• [WORK INSTRUCTIONS]
Word for word, set down every line of the entries below from the line with "SW1: button (GND, SIG10)" to the line with "TP1: test point (SIG2) -> none", including both, and no other line.

• [RECORDS FOR THIS TASK]
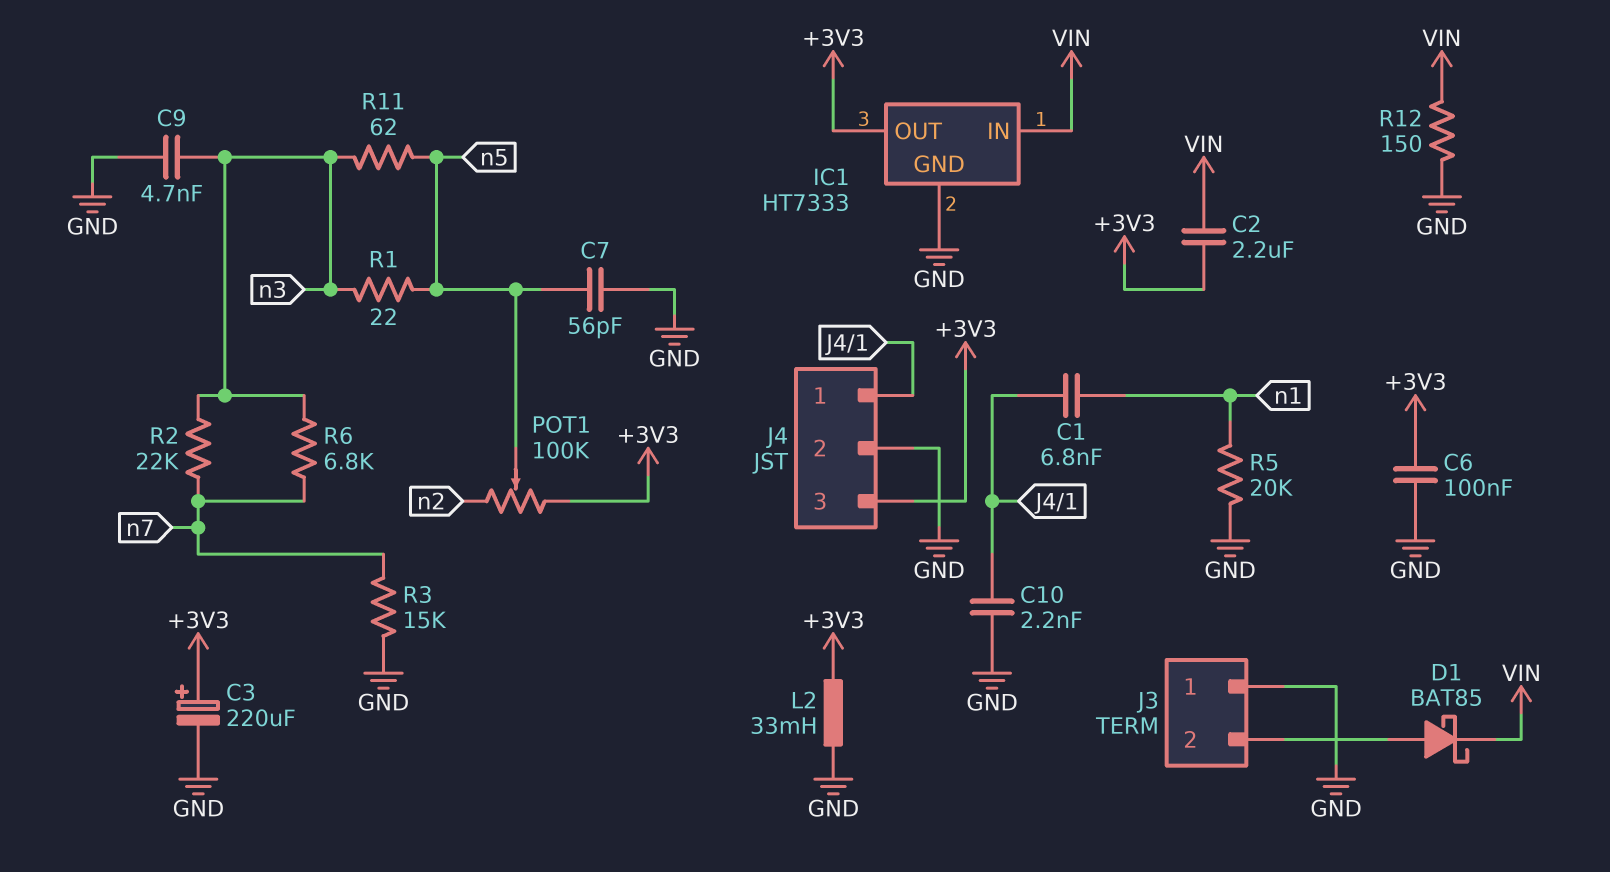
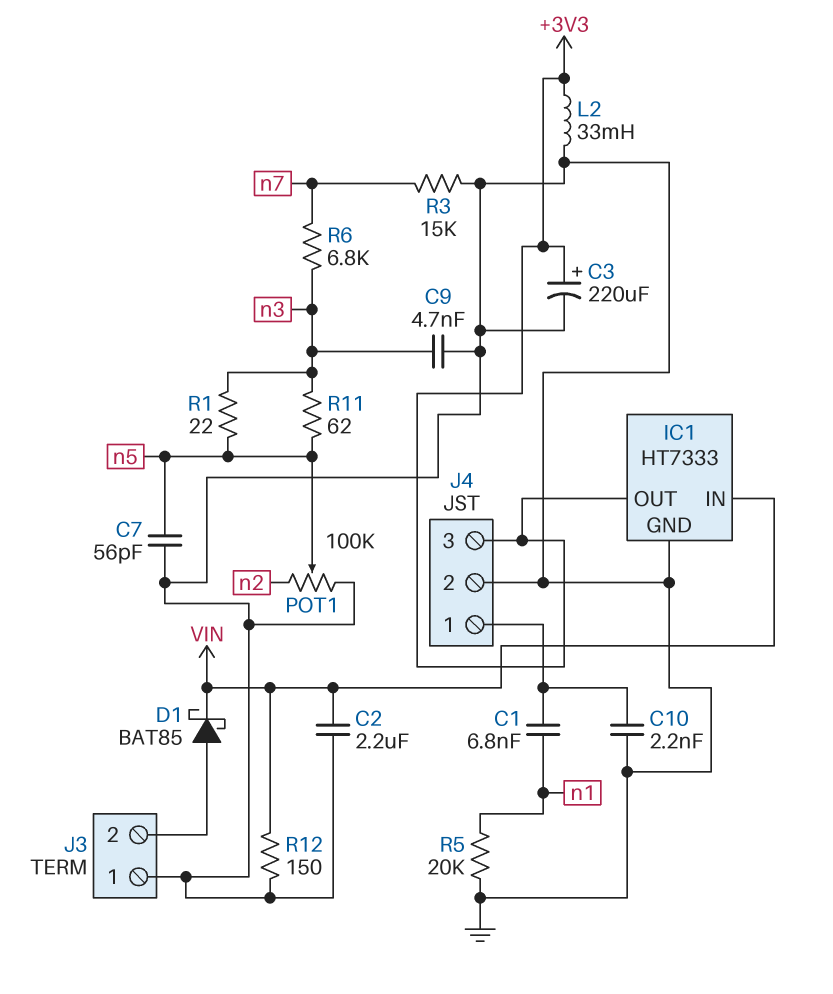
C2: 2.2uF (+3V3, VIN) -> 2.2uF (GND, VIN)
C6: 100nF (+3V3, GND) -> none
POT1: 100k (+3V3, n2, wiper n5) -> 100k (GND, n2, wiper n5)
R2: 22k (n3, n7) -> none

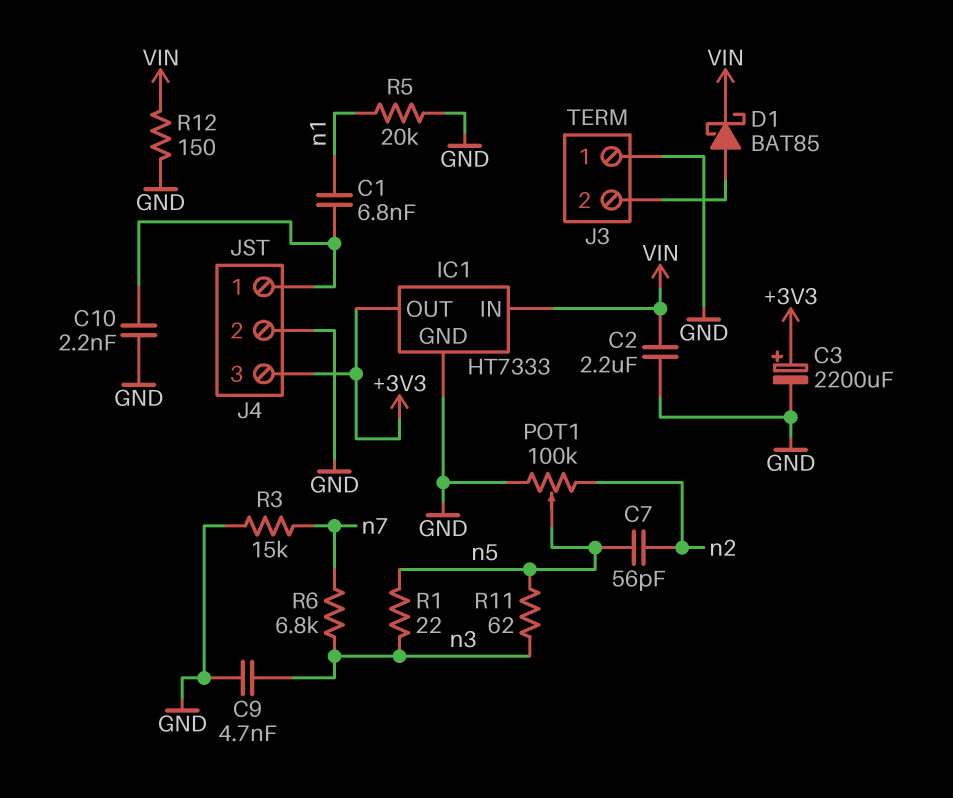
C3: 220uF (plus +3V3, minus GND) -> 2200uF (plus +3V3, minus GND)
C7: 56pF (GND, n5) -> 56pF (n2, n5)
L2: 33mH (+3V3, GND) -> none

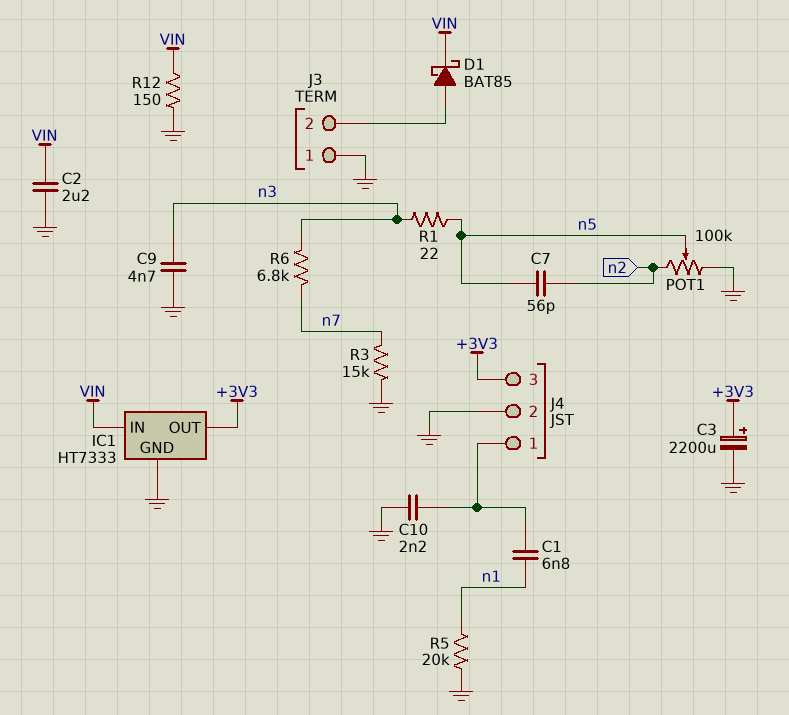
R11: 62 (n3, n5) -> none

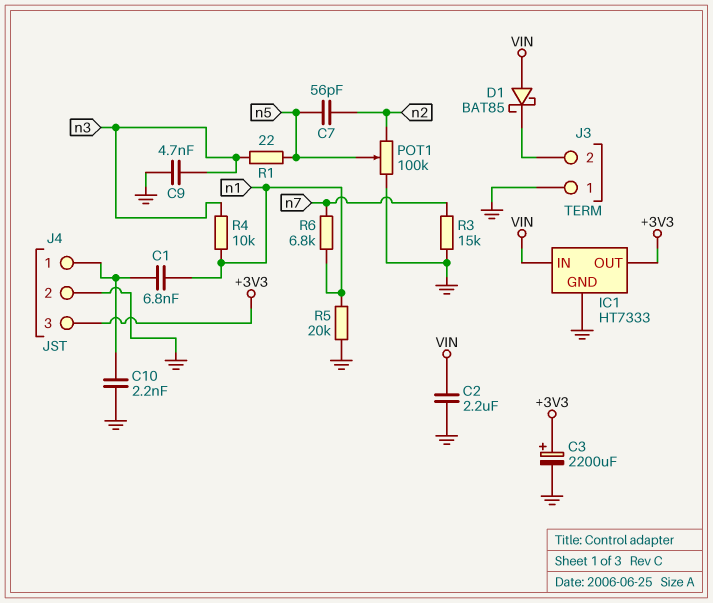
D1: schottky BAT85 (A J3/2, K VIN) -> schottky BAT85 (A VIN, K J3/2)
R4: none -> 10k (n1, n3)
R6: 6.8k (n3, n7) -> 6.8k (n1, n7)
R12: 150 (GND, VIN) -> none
--
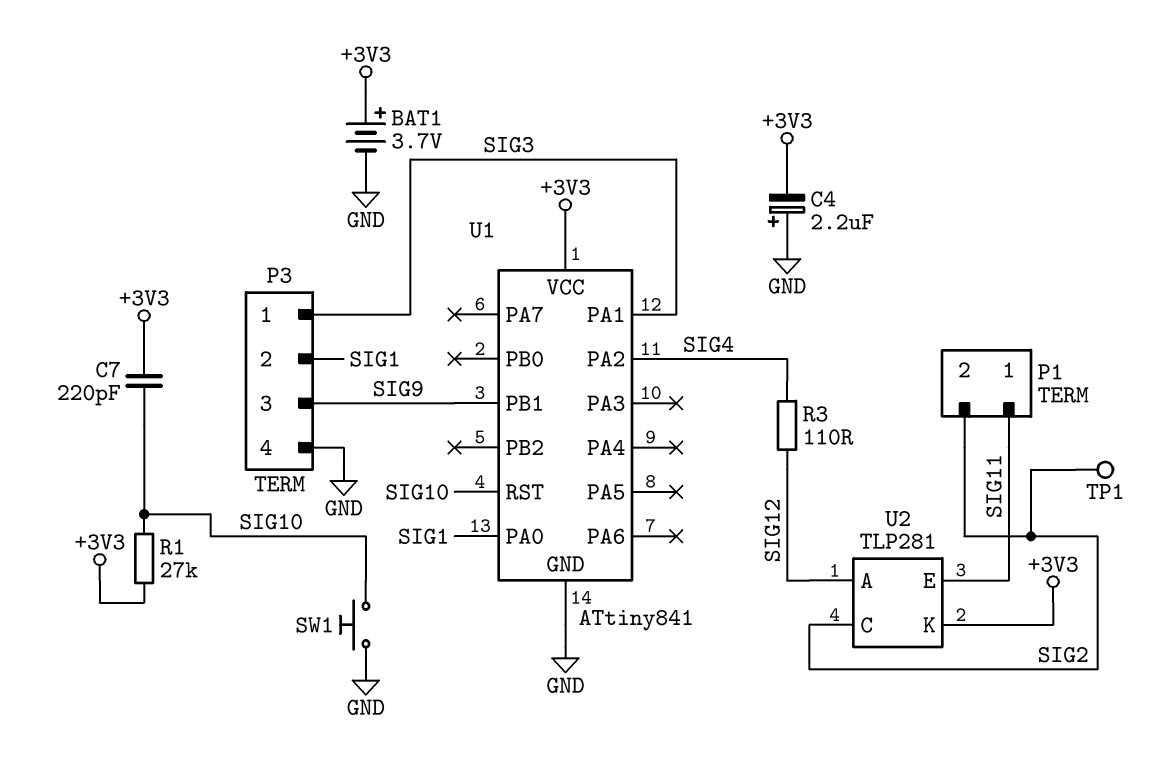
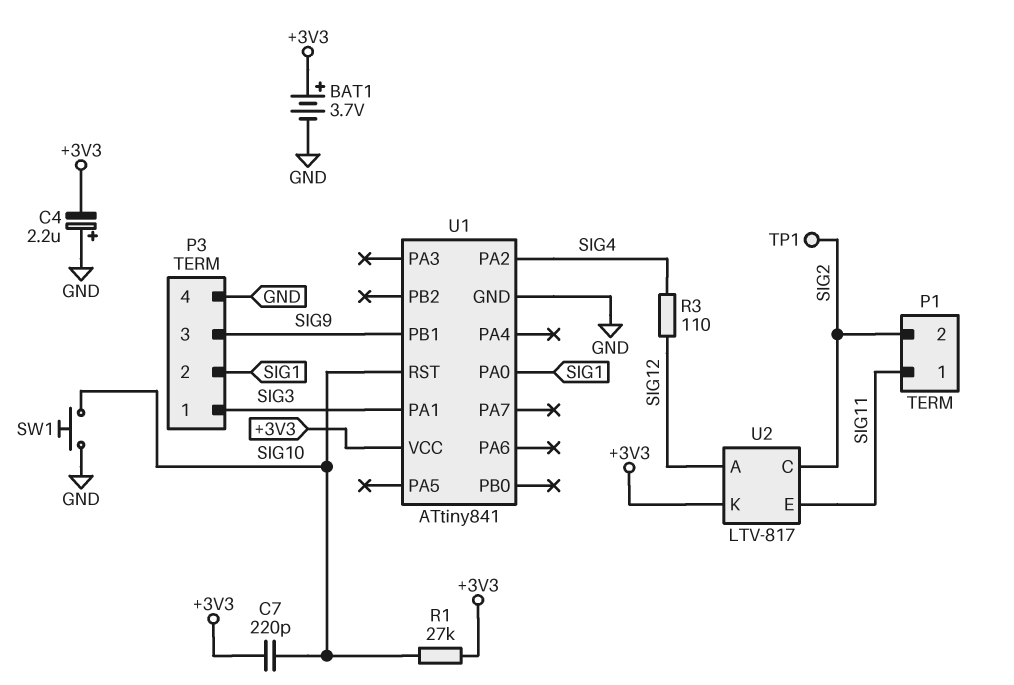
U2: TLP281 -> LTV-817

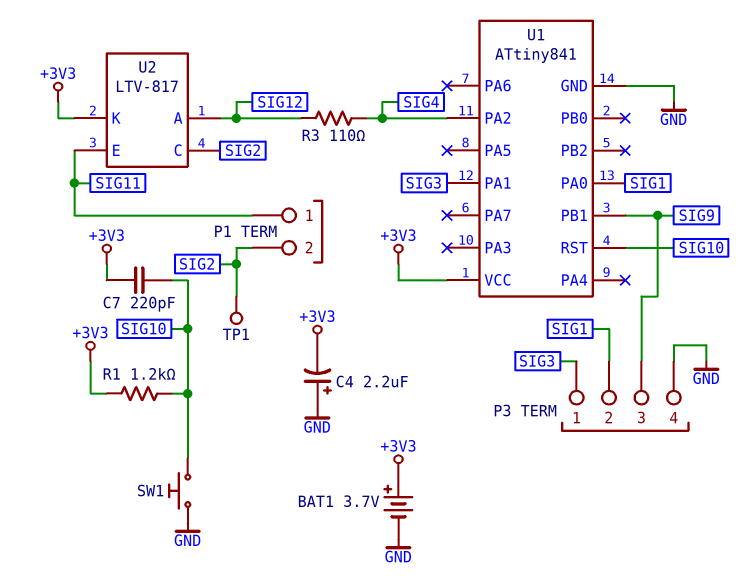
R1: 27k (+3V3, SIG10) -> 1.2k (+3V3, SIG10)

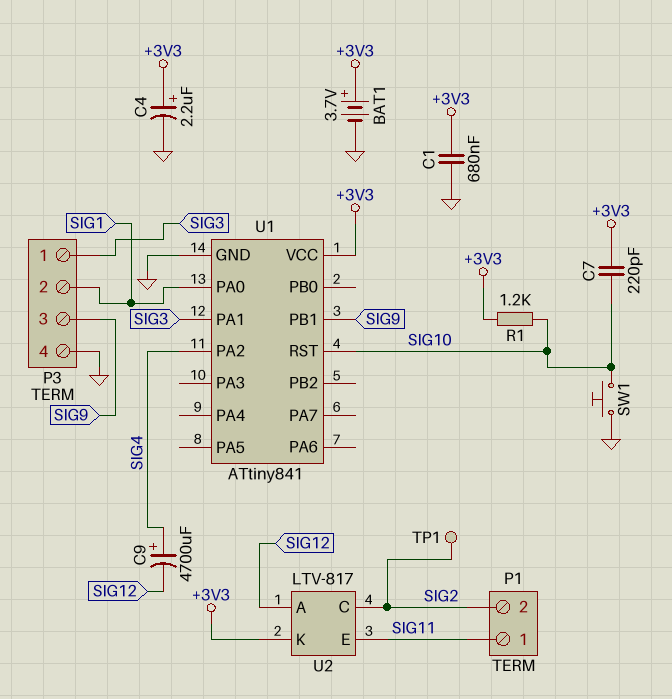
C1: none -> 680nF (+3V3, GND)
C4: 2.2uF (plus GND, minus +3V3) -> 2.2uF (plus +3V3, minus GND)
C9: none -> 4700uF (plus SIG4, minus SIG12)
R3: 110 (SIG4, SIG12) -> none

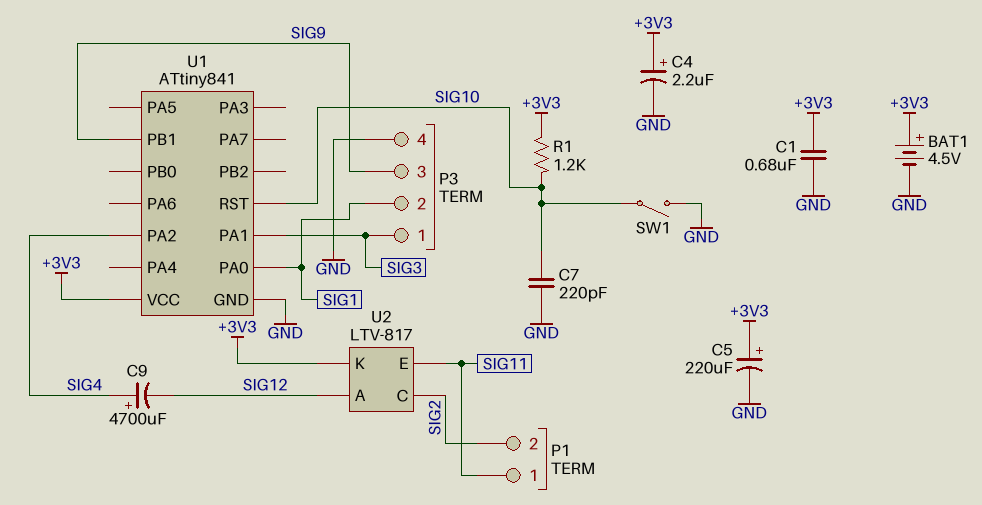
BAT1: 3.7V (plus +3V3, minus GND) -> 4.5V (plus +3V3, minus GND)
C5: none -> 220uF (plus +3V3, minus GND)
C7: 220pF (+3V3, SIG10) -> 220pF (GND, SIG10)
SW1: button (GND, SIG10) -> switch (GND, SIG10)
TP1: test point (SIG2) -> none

• [RESULT OF THIS TASK]
SW1: button (GND, SIG10) -> switch (GND, SIG10)
TP1: test point (SIG2) -> none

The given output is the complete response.